--- Problem details ---
Return exactly and only these lines: the first of the listing through the one containing "(363, 562) = (180, 427): pink".
-- Data for processing follows --
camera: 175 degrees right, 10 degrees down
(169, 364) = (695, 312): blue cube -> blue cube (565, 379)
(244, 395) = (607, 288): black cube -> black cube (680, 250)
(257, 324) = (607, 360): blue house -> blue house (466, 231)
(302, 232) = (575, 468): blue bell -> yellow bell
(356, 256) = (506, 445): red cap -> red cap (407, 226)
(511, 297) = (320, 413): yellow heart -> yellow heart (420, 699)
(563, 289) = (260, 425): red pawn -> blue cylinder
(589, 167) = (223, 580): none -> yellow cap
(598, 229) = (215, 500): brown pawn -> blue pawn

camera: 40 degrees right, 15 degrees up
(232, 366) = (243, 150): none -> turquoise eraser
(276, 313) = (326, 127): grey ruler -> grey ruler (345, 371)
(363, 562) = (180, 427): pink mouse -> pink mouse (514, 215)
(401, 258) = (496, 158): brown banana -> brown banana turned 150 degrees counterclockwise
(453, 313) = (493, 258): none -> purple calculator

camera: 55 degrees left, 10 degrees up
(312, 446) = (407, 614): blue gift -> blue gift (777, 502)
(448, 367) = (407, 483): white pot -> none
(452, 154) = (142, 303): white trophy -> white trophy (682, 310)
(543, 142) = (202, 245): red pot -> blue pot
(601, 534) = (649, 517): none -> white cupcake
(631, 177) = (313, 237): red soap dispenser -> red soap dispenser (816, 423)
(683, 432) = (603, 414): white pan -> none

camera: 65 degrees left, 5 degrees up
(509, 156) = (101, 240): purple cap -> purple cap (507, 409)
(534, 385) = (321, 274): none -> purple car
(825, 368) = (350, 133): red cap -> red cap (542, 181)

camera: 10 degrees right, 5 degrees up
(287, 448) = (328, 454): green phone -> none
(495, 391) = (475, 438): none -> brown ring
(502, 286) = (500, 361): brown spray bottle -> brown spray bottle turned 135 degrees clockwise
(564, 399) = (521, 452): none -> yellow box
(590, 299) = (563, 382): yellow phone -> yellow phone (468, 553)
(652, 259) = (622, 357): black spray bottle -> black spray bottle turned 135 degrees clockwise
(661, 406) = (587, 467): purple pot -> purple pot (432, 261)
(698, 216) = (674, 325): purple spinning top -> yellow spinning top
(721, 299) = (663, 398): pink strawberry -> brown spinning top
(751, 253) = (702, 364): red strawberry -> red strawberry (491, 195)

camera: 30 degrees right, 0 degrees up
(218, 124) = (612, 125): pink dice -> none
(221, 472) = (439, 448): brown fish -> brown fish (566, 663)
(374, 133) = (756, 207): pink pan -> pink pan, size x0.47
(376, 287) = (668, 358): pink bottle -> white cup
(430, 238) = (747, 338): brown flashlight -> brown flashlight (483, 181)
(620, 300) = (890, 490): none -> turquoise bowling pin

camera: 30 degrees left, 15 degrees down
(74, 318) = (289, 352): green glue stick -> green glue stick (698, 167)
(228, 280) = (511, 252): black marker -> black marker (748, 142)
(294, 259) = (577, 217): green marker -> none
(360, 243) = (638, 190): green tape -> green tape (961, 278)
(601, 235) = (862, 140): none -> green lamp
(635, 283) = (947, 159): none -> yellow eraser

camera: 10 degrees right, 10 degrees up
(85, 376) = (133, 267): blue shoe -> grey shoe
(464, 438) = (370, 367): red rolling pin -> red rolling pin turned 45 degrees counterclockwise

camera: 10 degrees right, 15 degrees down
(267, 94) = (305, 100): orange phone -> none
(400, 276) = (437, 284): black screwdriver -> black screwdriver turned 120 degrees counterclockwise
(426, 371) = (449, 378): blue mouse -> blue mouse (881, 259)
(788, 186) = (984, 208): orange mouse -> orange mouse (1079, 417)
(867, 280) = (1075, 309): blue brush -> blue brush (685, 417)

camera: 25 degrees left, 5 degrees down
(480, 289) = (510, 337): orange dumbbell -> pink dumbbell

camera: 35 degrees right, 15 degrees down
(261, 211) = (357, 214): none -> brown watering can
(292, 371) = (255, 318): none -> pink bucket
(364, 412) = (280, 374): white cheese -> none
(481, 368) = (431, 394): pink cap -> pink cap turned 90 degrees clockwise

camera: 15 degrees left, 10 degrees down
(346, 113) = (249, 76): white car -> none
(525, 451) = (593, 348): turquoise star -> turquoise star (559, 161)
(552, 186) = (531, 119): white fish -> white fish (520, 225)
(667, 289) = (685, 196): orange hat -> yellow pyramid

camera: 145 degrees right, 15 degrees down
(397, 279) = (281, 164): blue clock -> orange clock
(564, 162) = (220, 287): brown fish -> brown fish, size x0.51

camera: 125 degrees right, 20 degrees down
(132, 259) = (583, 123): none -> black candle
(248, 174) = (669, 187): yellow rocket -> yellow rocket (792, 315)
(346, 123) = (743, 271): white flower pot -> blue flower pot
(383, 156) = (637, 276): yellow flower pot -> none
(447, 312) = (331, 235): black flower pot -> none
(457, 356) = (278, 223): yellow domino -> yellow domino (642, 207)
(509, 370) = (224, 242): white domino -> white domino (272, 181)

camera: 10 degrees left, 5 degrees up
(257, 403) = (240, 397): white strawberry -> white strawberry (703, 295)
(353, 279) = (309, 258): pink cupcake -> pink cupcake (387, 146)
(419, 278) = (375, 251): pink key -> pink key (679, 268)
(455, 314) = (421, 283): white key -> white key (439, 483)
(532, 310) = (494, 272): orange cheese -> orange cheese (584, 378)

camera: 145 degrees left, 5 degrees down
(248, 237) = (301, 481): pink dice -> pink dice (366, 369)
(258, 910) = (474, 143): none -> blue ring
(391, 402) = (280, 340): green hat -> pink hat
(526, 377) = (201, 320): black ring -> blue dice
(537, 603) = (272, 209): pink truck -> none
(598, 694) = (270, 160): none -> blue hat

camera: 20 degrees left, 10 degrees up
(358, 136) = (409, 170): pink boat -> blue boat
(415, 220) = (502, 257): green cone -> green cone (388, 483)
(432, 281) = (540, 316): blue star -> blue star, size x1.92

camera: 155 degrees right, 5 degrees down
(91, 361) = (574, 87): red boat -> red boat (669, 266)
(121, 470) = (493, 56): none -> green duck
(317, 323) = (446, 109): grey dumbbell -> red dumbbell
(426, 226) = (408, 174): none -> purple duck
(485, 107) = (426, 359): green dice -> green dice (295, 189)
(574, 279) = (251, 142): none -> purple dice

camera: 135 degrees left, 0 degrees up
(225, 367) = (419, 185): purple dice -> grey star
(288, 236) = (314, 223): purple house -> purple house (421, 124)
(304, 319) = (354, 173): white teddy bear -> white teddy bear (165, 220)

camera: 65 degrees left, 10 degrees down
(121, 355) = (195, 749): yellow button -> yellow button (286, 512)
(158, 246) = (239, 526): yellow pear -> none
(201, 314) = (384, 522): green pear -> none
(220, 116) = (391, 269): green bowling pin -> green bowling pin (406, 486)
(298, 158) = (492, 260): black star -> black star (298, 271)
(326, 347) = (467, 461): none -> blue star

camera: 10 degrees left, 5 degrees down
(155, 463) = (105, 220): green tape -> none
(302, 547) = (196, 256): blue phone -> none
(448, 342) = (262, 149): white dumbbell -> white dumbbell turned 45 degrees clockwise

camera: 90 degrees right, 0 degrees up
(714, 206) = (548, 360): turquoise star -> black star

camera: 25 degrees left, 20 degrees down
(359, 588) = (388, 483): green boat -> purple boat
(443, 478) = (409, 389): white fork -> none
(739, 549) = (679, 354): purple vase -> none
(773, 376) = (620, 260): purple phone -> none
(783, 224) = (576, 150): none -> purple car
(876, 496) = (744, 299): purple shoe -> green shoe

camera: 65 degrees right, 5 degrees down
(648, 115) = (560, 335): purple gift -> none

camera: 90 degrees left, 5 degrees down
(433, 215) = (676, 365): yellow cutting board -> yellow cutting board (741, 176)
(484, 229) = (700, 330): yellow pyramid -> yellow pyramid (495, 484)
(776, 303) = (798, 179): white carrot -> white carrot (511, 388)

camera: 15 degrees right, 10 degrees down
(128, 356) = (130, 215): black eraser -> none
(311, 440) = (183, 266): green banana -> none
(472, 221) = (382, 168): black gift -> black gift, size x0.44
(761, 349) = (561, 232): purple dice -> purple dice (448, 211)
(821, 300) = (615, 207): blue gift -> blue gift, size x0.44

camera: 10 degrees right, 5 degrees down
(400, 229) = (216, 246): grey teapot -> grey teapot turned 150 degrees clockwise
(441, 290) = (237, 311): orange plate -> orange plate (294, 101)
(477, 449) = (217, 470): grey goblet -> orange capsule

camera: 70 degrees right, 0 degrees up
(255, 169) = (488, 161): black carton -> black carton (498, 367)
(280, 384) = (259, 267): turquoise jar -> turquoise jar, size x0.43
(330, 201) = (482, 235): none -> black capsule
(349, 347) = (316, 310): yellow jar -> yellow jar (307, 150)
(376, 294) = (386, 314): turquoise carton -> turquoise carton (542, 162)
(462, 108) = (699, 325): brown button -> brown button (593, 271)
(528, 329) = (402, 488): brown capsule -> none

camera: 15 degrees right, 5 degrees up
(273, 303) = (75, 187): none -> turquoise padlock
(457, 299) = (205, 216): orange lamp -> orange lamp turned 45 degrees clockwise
-- Data for processing concluded --
--- Exercise result ---
camera: 175 degrees right, 10 degrees down
(169, 364) = (695, 312): blue cube -> blue cube (565, 379)
(244, 395) = (607, 288): black cube -> black cube (680, 250)
(257, 324) = (607, 360): blue house -> blue house (466, 231)
(302, 232) = (575, 468): blue bell -> yellow bell
(356, 256) = (506, 445): red cap -> red cap (407, 226)
(511, 297) = (320, 413): yellow heart -> yellow heart (420, 699)
(563, 289) = (260, 425): red pawn -> blue cylinder
(589, 167) = (223, 580): none -> yellow cap
(598, 229) = (215, 500): brown pawn -> blue pawn

camera: 40 degrees right, 15 degrees up
(232, 366) = (243, 150): none -> turquoise eraser
(276, 313) = (326, 127): grey ruler -> grey ruler (345, 371)
(363, 562) = (180, 427): pink mouse -> pink mouse (514, 215)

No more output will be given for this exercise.